### Problem description
Word for word, copy all the data and drop the pictures.

### Given information
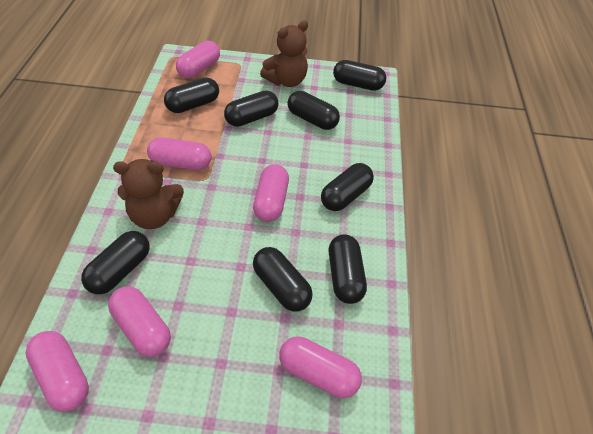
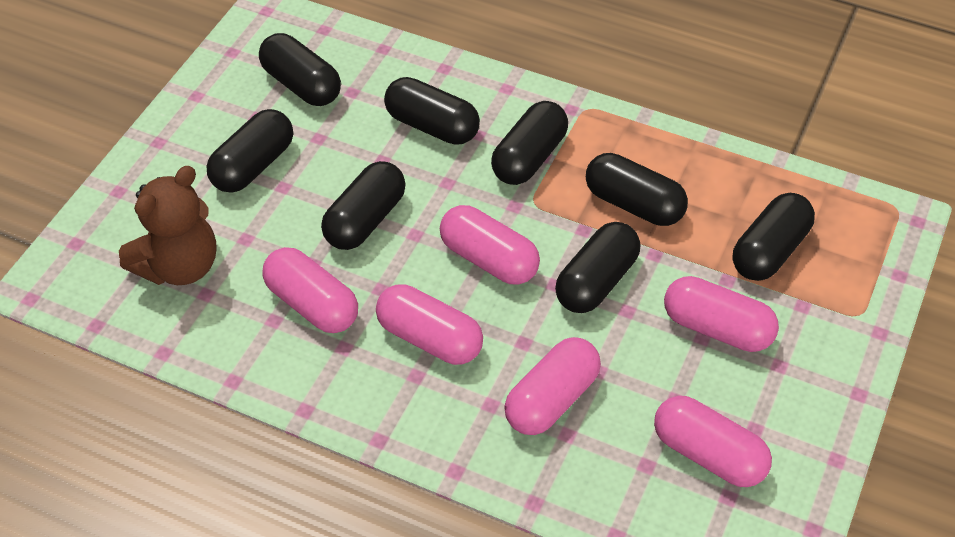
brown teddy bear: 2 -> 1

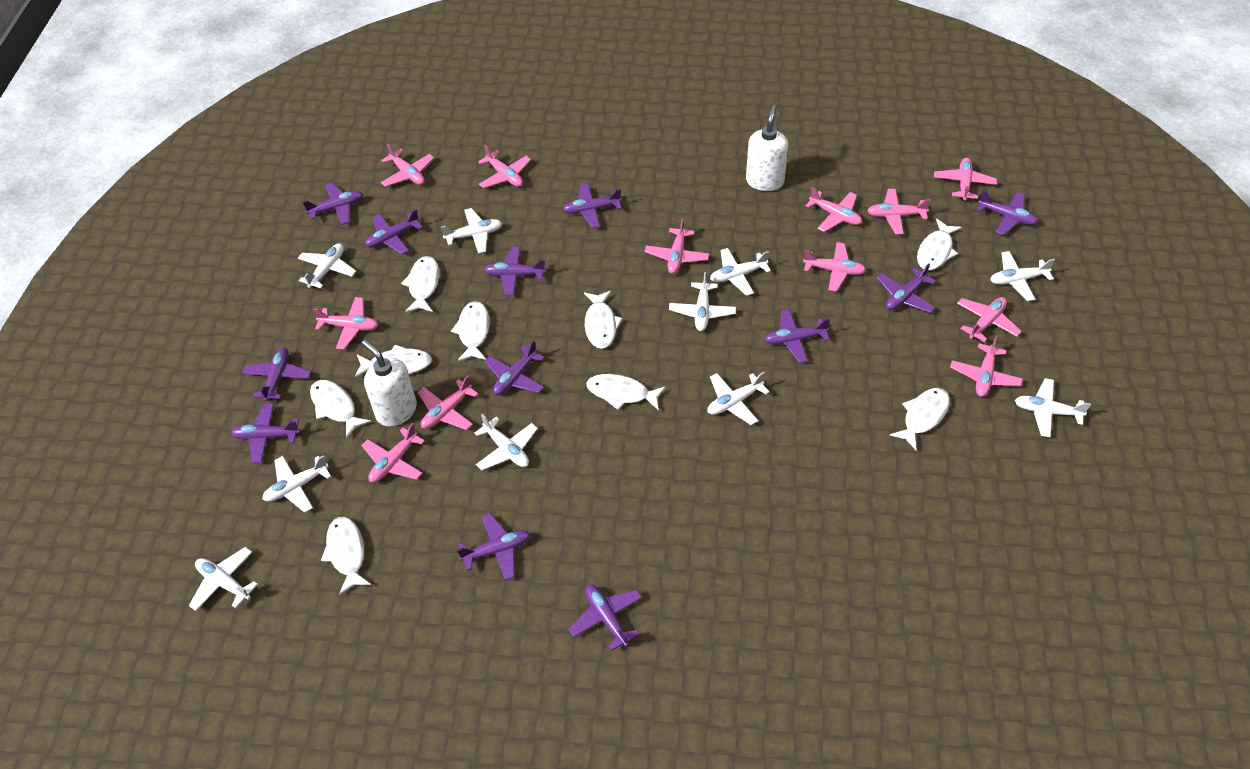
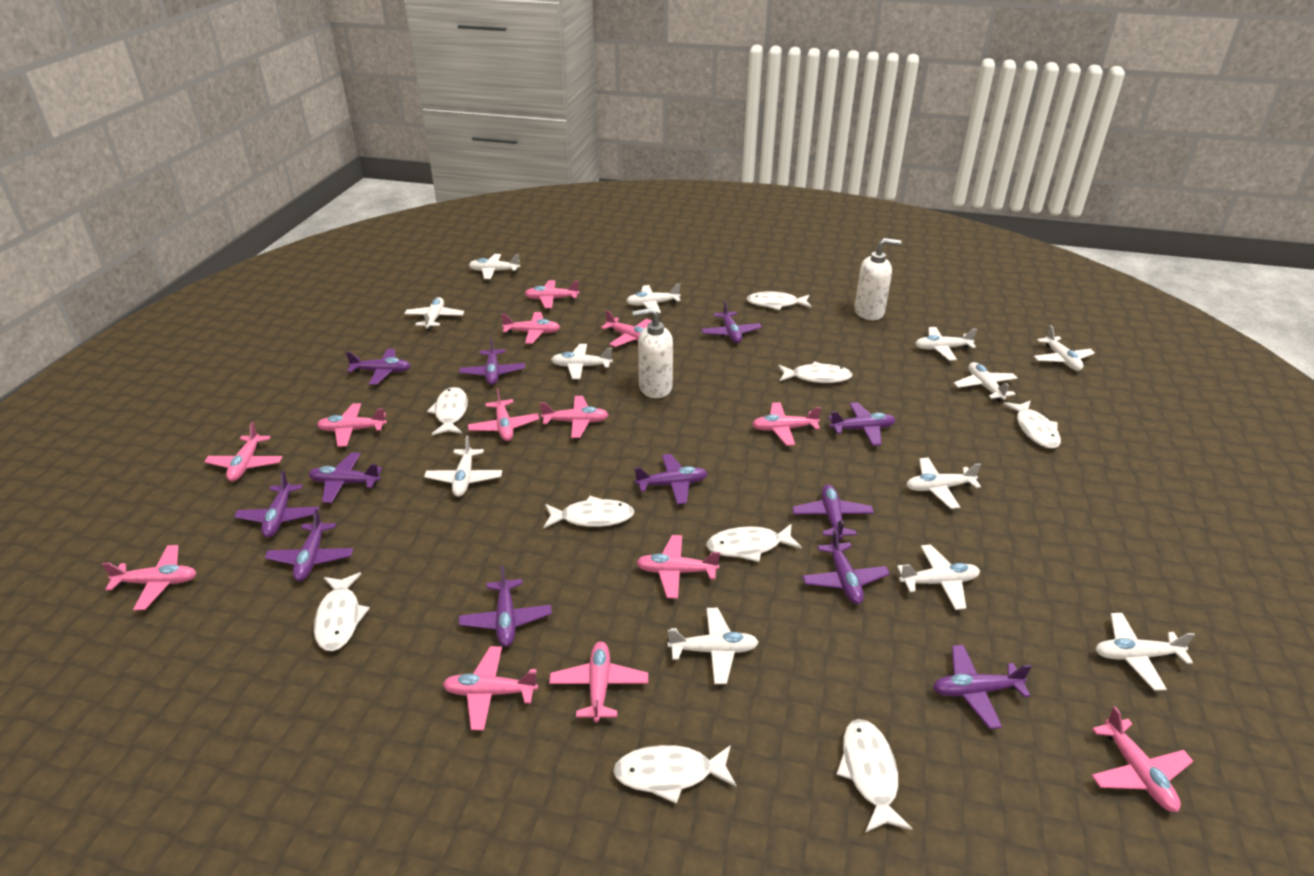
pink plane: 12 -> 13
white plane: 10 -> 12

### Solution for this exercise
brown teddy bear: 2 -> 1

pink plane: 12 -> 13
white plane: 10 -> 12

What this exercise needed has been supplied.